### TASK REQUIREMENTS
Each line in the material below, starting at the one that contains "(533, 324) = (805, 309): yellow" and ending at the one that contains "camera: 25 degrees left, 5 degrees up", should be repeated exactly; the pictures should not.

### RECORD SET
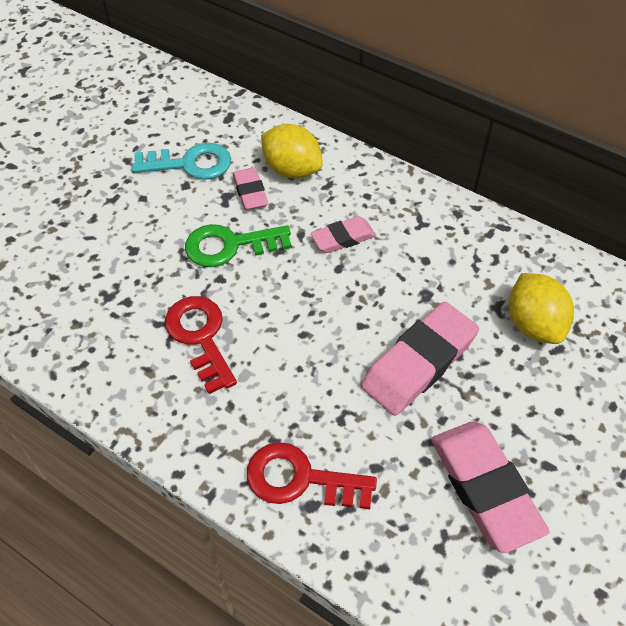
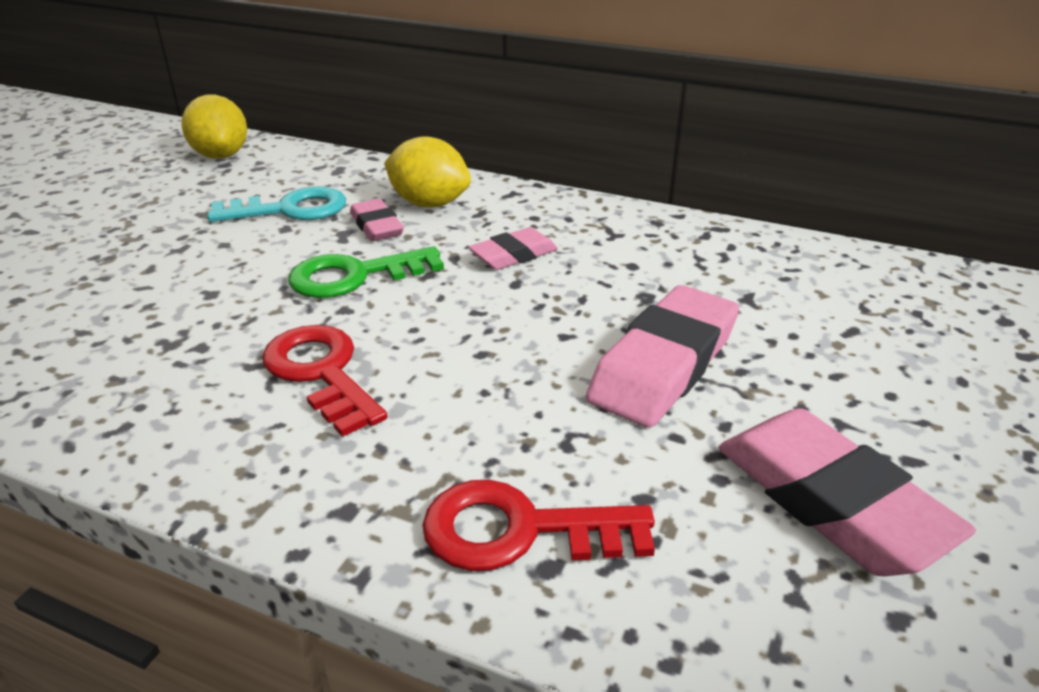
camera: 10 degrees left, 20 degrees down
(533, 324) = (805, 309): yellow lemon -> yellow lemon (221, 156)

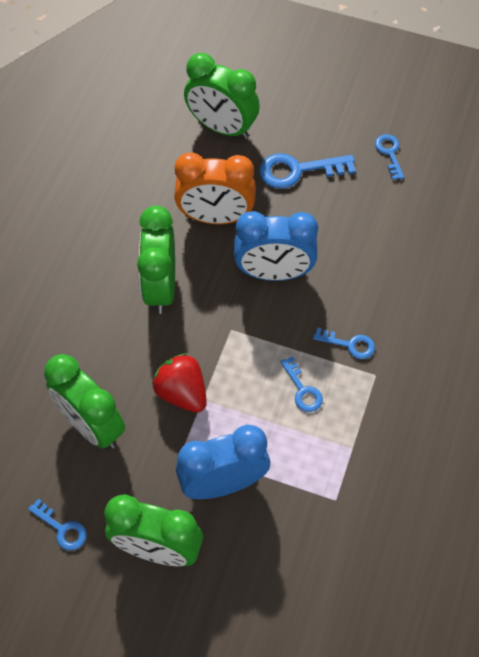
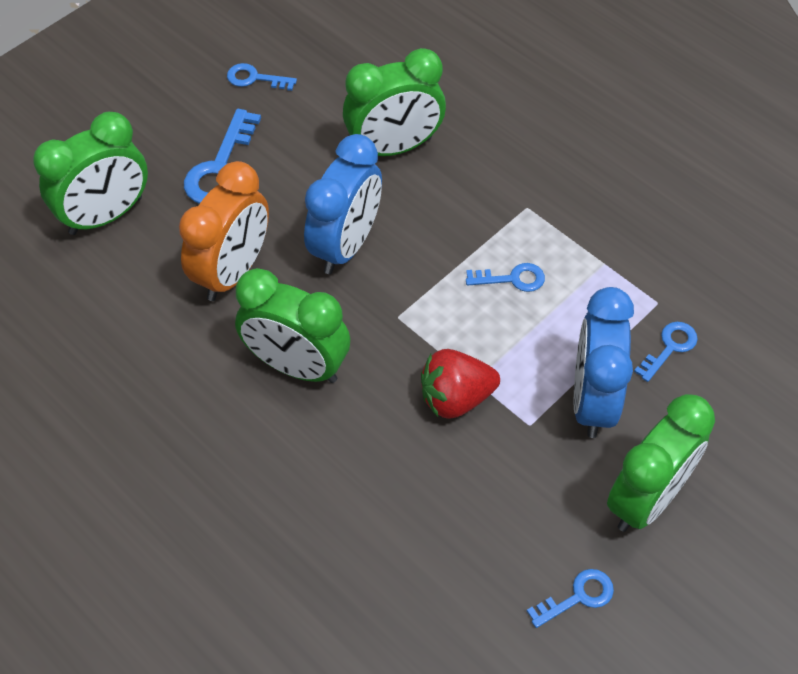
camera: 65 degrees left, 5 degrees down
(92, 425) = (451, 513): green clock -> green clock (394, 147)
(349, 344) = (478, 214): blue key -> blue key (670, 347)

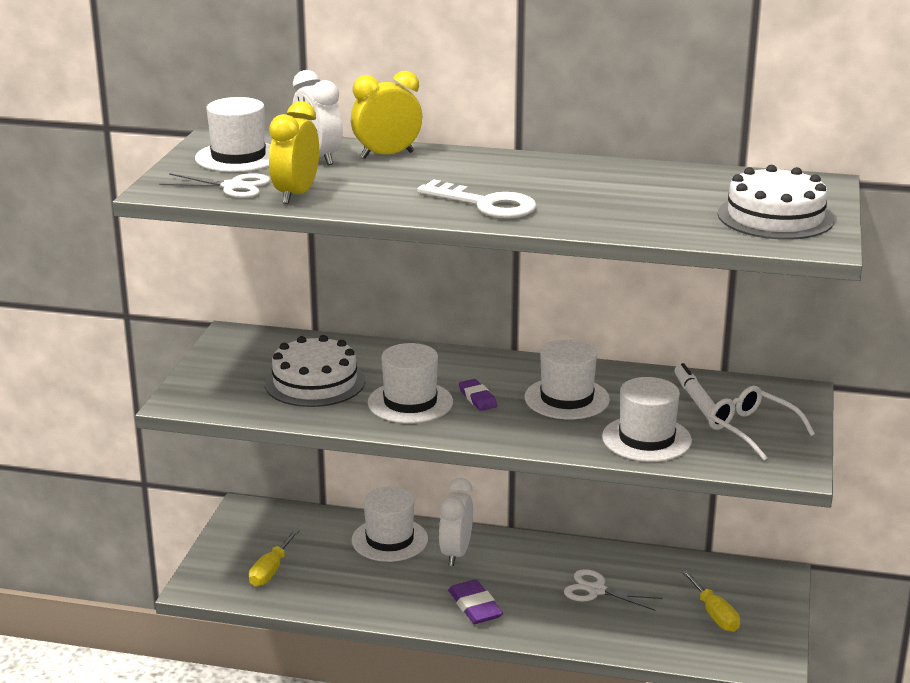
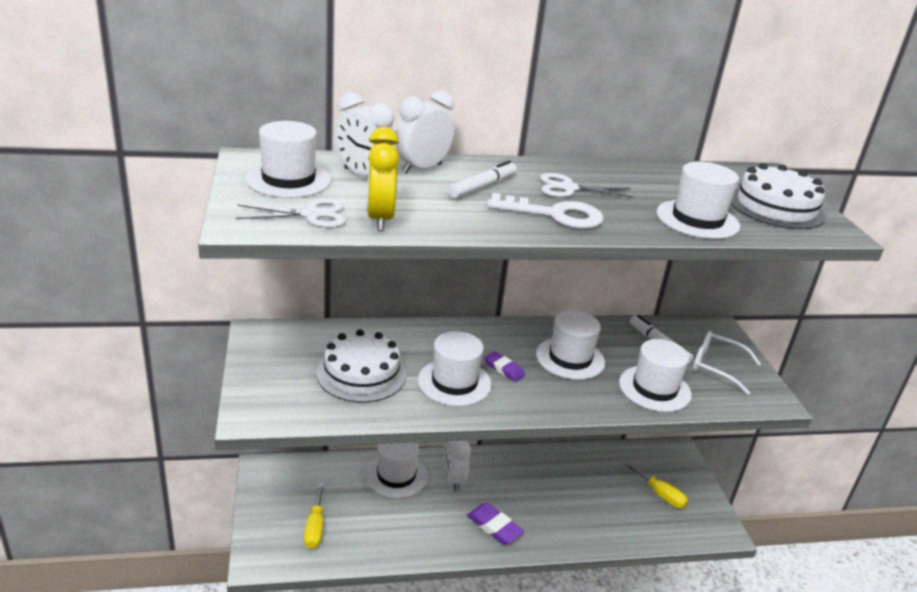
camera: 25 degrees left, 5 degrees up
(387, 155) = (422, 168): yellow clock -> white clock
(435, 175) = (482, 186): none -> white marker
(596, 590) = (571, 490): white scissors -> white scissors (568, 188)
(652, 221) = (697, 219): none -> white hat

### RESULT
(533, 324) = (805, 309): yellow lemon -> yellow lemon (221, 156)

camera: 65 degrees left, 5 degrees down
(92, 425) = (451, 513): green clock -> green clock (394, 147)
(349, 344) = (478, 214): blue key -> blue key (670, 347)

camera: 25 degrees left, 5 degrees up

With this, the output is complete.